Dataset excerpts
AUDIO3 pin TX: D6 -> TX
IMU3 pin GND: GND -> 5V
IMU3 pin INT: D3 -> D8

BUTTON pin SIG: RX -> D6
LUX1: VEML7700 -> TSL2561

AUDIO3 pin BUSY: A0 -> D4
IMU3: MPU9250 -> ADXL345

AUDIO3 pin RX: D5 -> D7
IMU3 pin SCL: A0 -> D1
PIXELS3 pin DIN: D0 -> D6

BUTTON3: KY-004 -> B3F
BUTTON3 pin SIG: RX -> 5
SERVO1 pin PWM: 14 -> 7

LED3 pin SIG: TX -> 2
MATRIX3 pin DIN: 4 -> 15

Description of the task
Repeat word for word the lines running from the line containing "AUDIO3 pin RX: D5 -> D7" to the end of the entries above, inclusive.

Result for this task
AUDIO3 pin RX: D5 -> D7
IMU3 pin SCL: A0 -> D1
PIXELS3 pin DIN: D0 -> D6

BUTTON3: KY-004 -> B3F
BUTTON3 pin SIG: RX -> 5
SERVO1 pin PWM: 14 -> 7

LED3 pin SIG: TX -> 2
MATRIX3 pin DIN: 4 -> 15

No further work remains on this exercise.